DATASET ENTRIES:

───

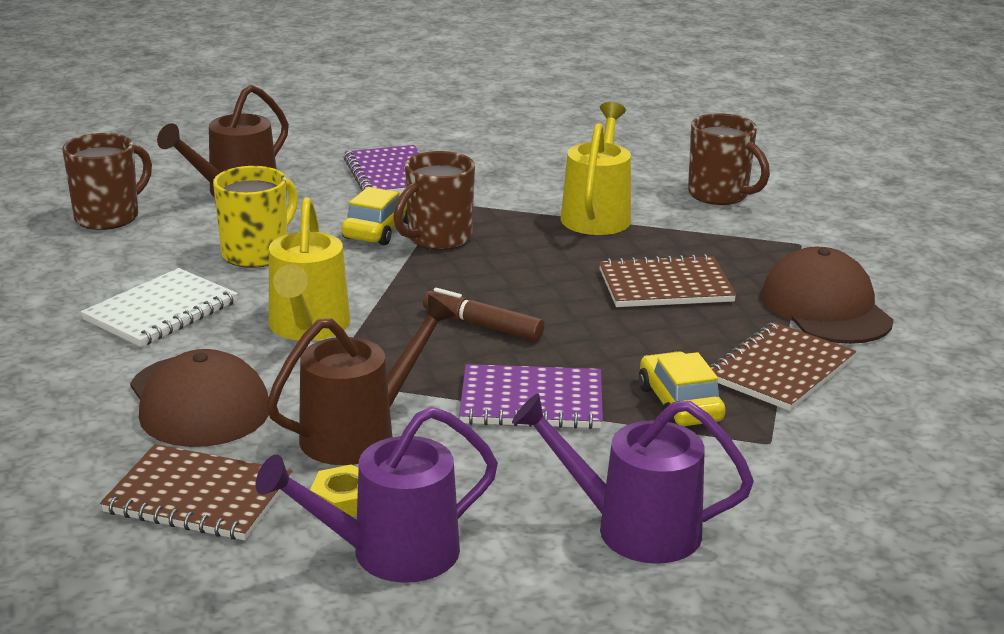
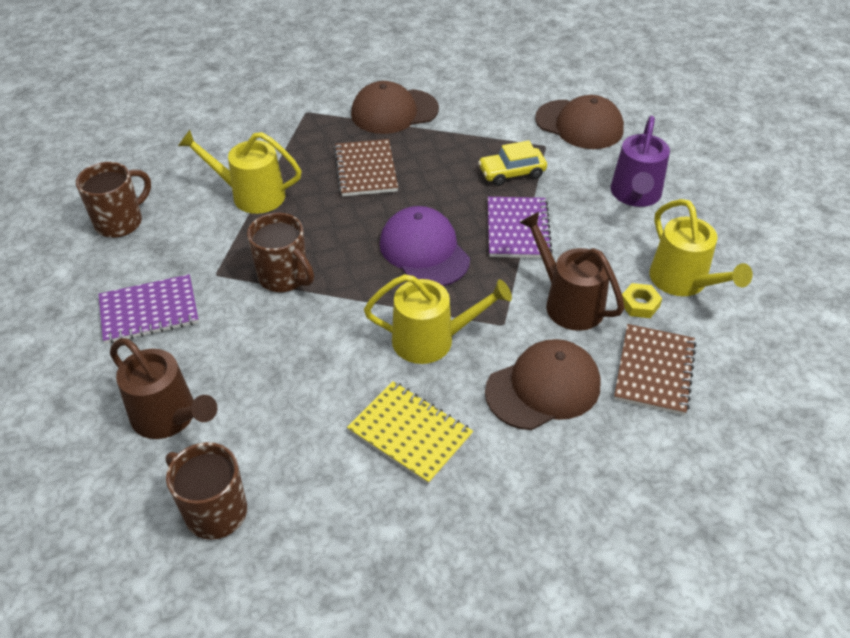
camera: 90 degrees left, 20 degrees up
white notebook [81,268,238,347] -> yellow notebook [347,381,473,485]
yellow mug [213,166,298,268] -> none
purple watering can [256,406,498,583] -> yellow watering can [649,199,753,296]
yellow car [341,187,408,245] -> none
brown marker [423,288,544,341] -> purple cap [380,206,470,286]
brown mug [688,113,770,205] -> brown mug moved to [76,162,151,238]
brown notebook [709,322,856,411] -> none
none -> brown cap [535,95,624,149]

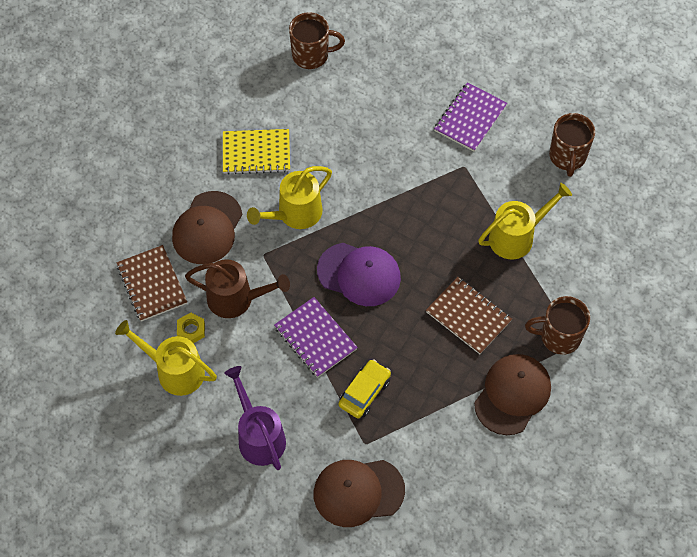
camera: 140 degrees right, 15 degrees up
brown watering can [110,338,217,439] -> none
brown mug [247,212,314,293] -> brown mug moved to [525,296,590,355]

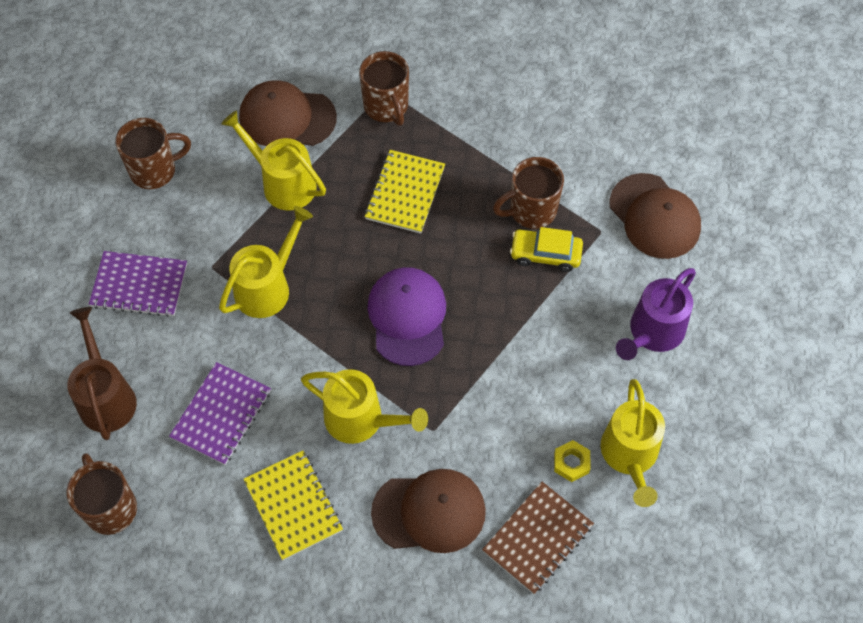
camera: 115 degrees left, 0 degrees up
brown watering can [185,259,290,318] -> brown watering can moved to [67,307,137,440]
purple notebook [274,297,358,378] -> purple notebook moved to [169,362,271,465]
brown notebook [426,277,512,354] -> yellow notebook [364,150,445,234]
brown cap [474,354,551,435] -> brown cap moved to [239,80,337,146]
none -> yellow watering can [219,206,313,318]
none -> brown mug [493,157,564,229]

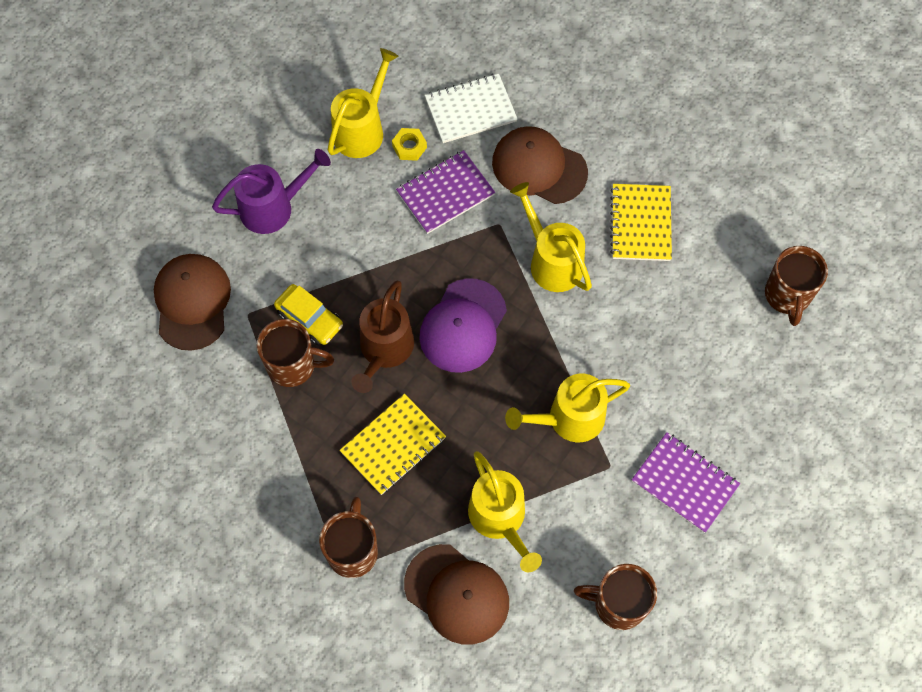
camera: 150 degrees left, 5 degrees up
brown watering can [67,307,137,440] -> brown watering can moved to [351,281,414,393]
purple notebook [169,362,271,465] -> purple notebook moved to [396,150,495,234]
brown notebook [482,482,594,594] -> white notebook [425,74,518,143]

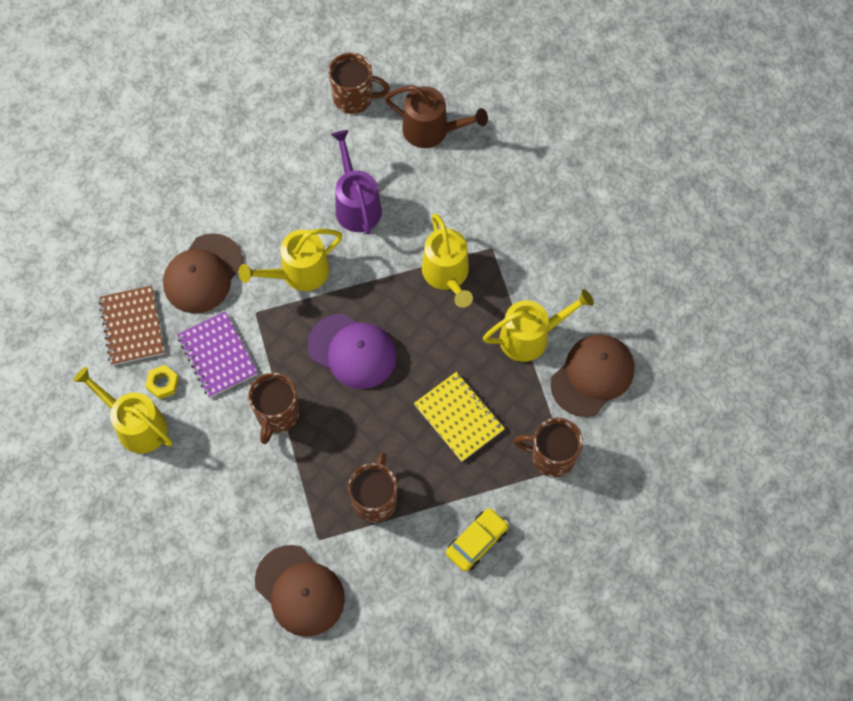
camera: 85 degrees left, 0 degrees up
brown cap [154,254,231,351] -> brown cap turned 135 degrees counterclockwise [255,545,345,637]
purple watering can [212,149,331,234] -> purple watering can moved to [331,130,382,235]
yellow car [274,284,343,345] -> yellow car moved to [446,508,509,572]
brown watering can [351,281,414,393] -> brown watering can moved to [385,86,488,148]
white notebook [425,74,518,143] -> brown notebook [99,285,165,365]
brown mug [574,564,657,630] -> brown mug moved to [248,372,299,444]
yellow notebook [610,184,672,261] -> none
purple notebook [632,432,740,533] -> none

───

PROBLEM STATEMENT: In the data above, take the line with "purple watering can [256,406,498,583]", the line with "camera: 115 degrees left, 0 degrees up", and every line between, and set them down exactly without pictures.

RESPONSE BELOW:
purple watering can [256,406,498,583] -> yellow watering can [649,199,753,296]
yellow car [341,187,408,245] -> none
brown marker [423,288,544,341] -> purple cap [380,206,470,286]
brown mug [688,113,770,205] -> brown mug moved to [76,162,151,238]
brown notebook [709,322,856,411] -> none
none -> brown cap [535,95,624,149]

camera: 140 degrees right, 15 degrees up
brown watering can [110,338,217,439] -> none
brown mug [247,212,314,293] -> brown mug moved to [525,296,590,355]

camera: 115 degrees left, 0 degrees up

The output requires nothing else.